## What to produce
Pictures aside, repeat all the entries below exactly as they appear.

** Opening Data excerpts block **

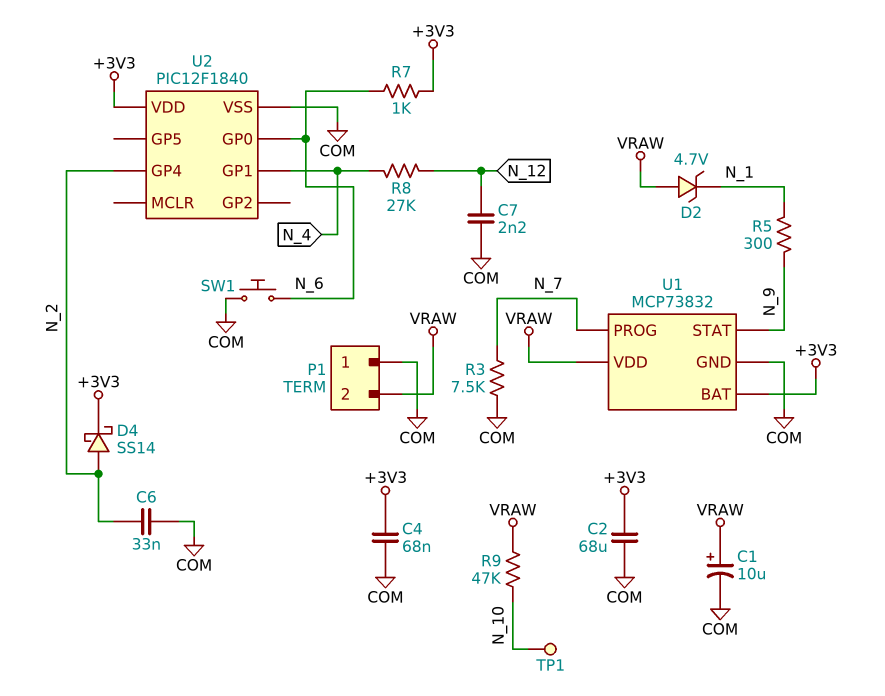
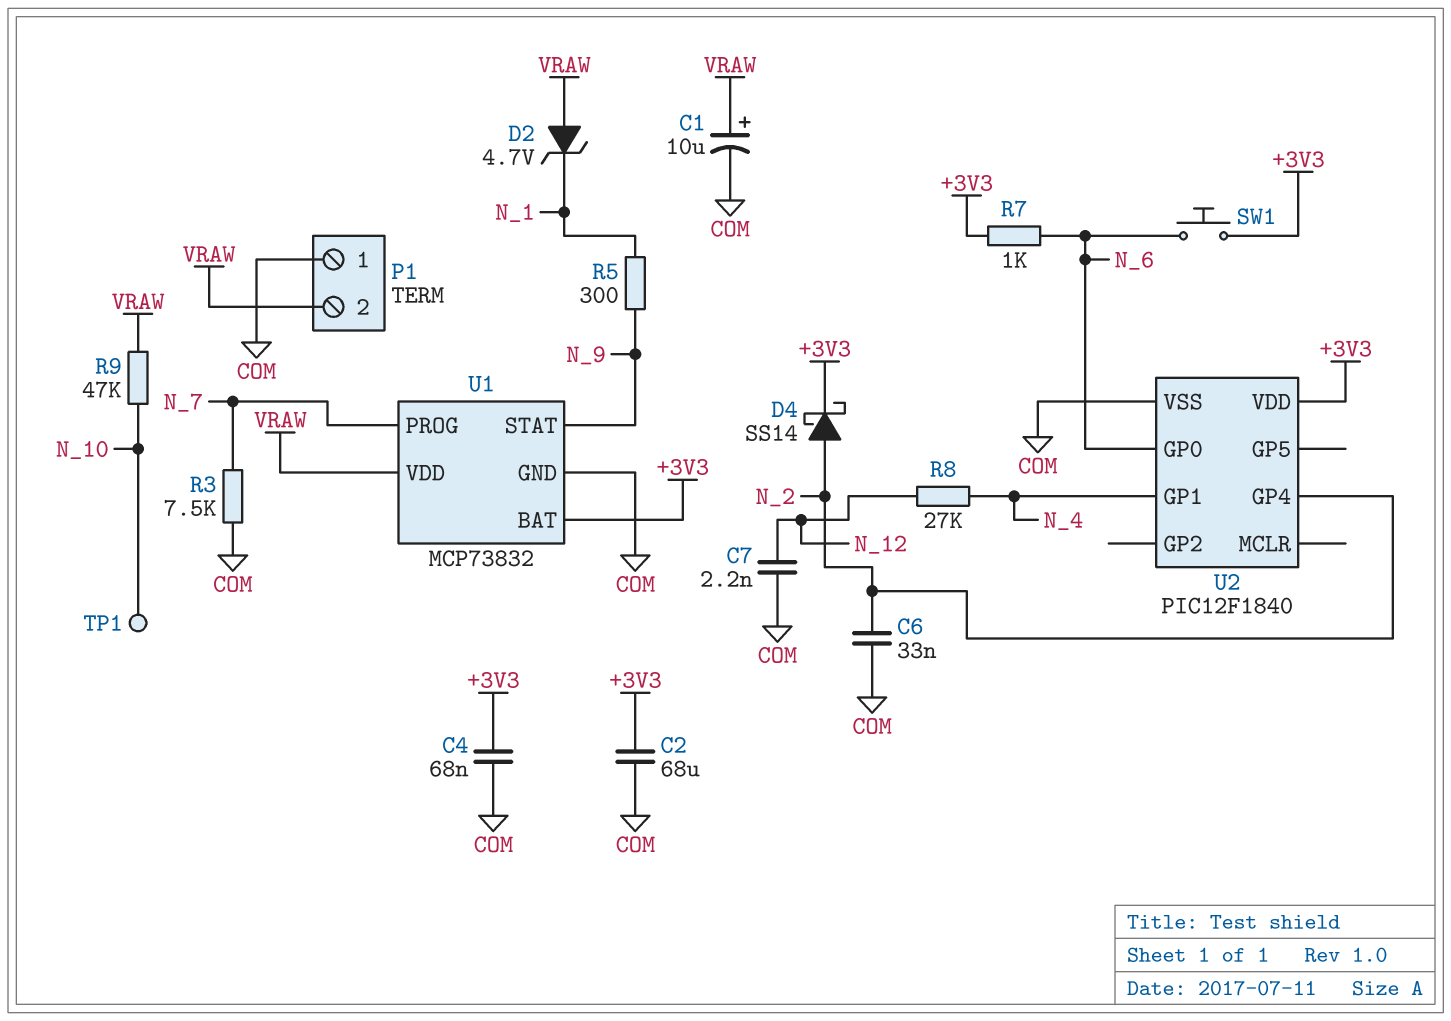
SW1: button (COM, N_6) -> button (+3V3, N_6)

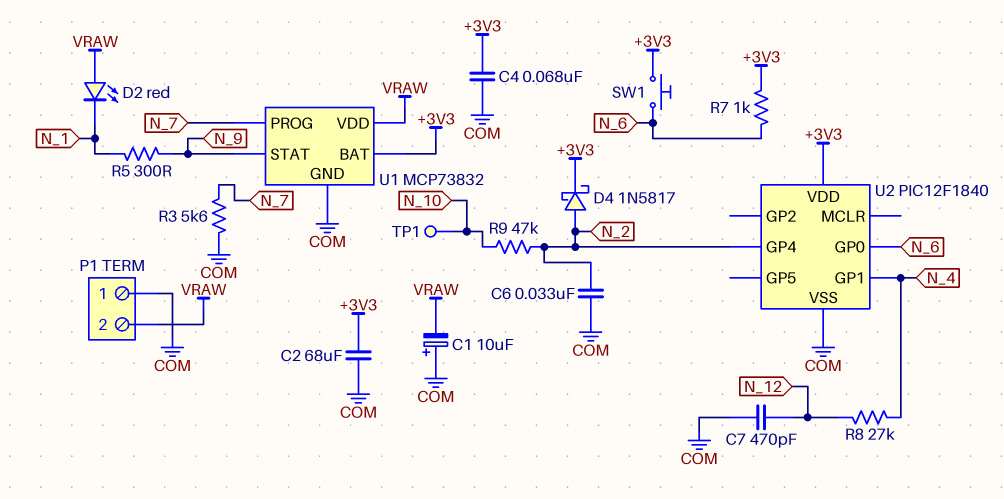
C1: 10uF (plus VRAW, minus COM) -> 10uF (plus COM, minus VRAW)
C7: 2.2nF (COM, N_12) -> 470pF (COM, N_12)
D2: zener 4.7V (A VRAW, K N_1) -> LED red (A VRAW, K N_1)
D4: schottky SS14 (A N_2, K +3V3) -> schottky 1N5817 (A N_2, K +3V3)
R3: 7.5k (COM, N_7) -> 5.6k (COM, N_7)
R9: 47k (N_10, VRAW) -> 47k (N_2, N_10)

** Closing Data excerpts block **

## The completed task
SW1: button (COM, N_6) -> button (+3V3, N_6)

C1: 10uF (plus VRAW, minus COM) -> 10uF (plus COM, minus VRAW)
C7: 2.2nF (COM, N_12) -> 470pF (COM, N_12)
D2: zener 4.7V (A VRAW, K N_1) -> LED red (A VRAW, K N_1)
D4: schottky SS14 (A N_2, K +3V3) -> schottky 1N5817 (A N_2, K +3V3)
R3: 7.5k (COM, N_7) -> 5.6k (COM, N_7)
R9: 47k (N_10, VRAW) -> 47k (N_2, N_10)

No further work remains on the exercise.